Work instruction: For each entry, output its words exactly and leave any picture behind.

"""

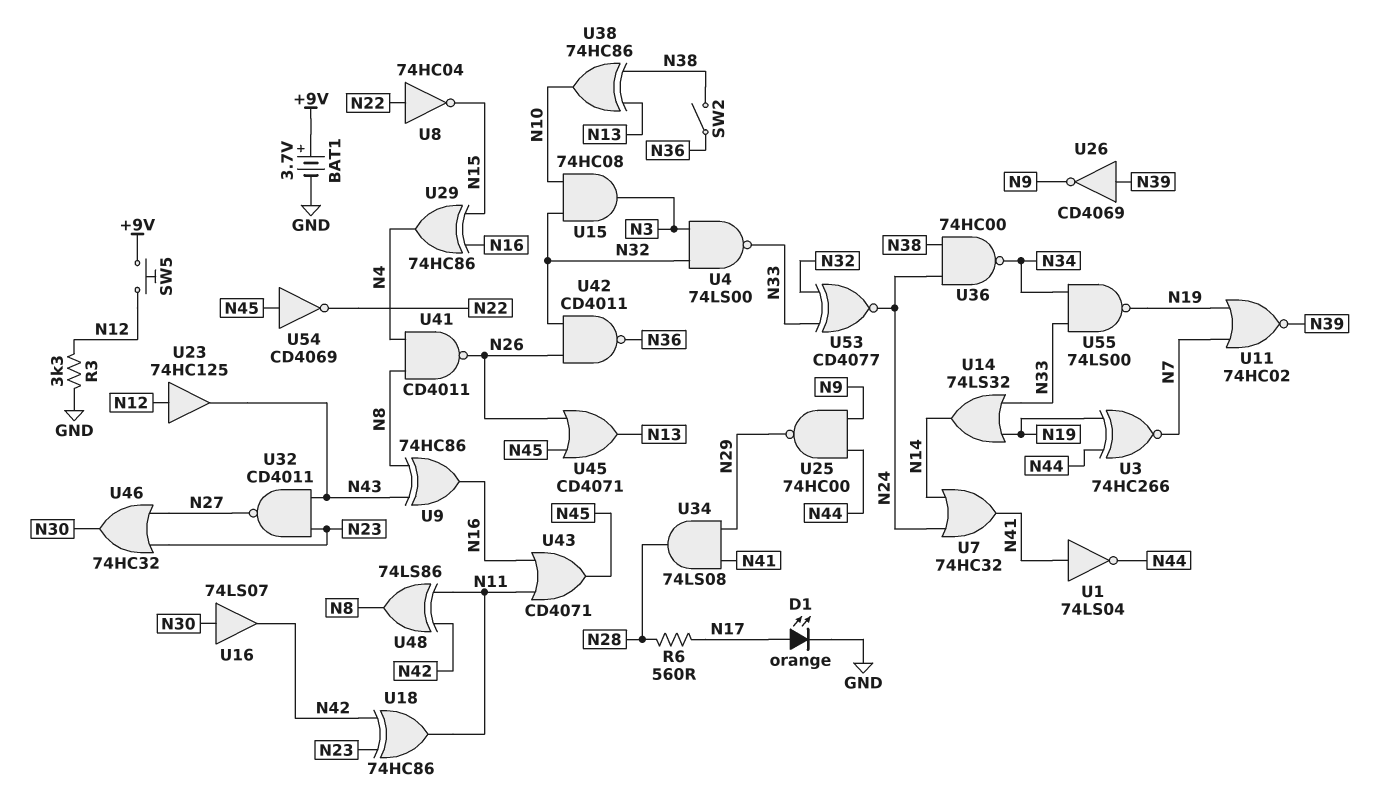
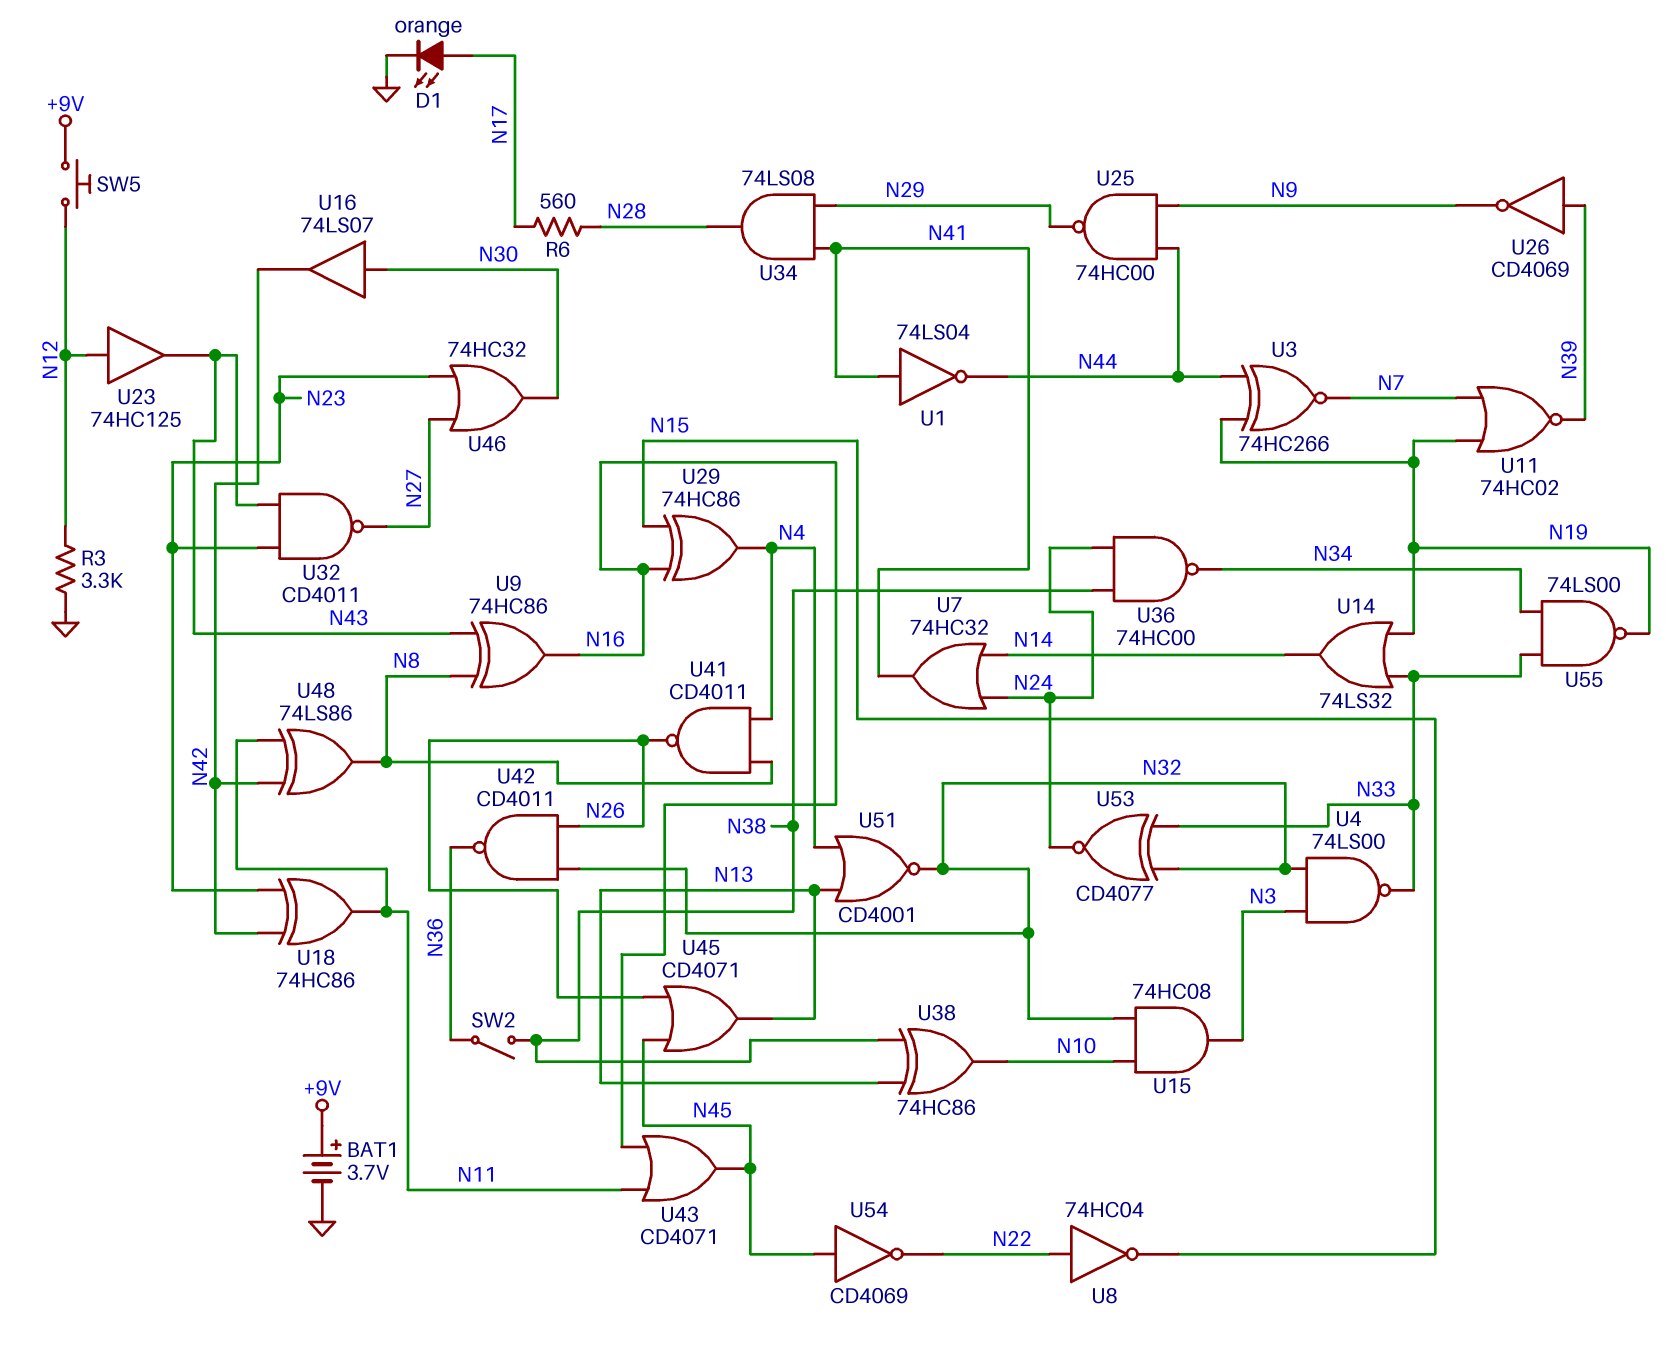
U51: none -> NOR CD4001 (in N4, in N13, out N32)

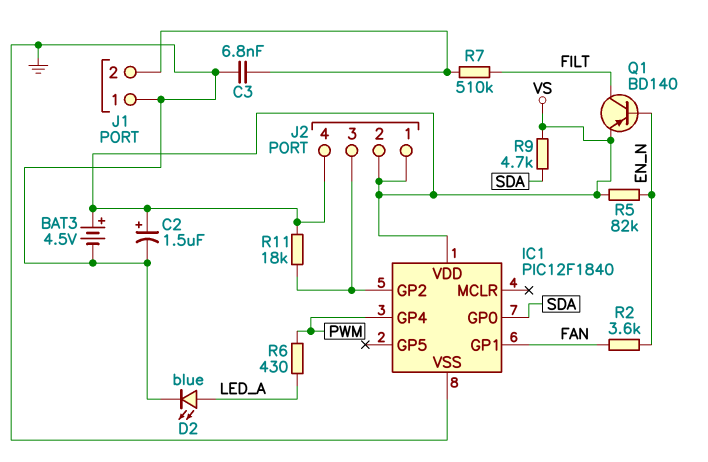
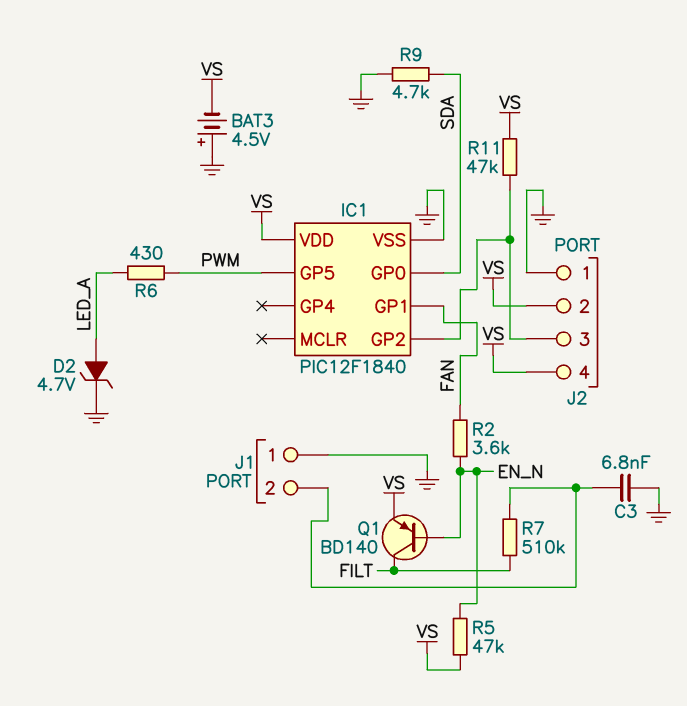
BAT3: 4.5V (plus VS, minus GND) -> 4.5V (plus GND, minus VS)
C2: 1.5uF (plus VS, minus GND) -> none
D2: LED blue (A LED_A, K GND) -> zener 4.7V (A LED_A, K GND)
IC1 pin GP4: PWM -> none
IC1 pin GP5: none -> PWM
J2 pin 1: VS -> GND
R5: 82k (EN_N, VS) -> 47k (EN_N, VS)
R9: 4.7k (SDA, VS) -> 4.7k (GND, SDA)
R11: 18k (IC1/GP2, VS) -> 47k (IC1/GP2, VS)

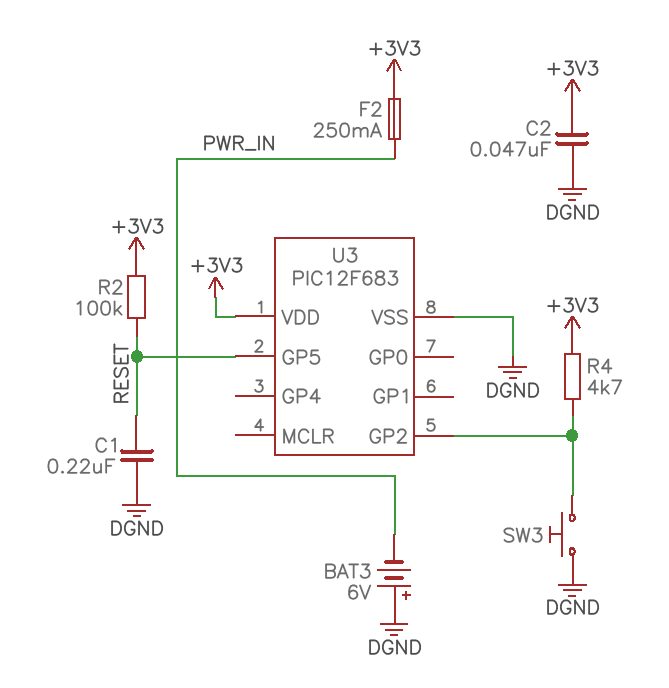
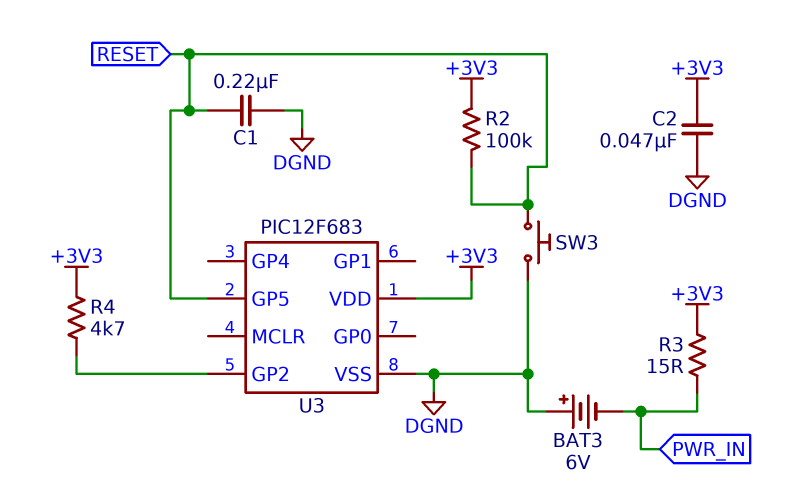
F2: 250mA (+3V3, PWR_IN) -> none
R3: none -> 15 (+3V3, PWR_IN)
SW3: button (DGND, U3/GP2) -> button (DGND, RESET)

"""

Output for this task:
U51: none -> NOR CD4001 (in N4, in N13, out N32)

BAT3: 4.5V (plus VS, minus GND) -> 4.5V (plus GND, minus VS)
C2: 1.5uF (plus VS, minus GND) -> none
D2: LED blue (A LED_A, K GND) -> zener 4.7V (A LED_A, K GND)
IC1 pin GP4: PWM -> none
IC1 pin GP5: none -> PWM
J2 pin 1: VS -> GND
R5: 82k (EN_N, VS) -> 47k (EN_N, VS)
R9: 4.7k (SDA, VS) -> 4.7k (GND, SDA)
R11: 18k (IC1/GP2, VS) -> 47k (IC1/GP2, VS)

F2: 250mA (+3V3, PWR_IN) -> none
R3: none -> 15 (+3V3, PWR_IN)
SW3: button (DGND, U3/GP2) -> button (DGND, RESET)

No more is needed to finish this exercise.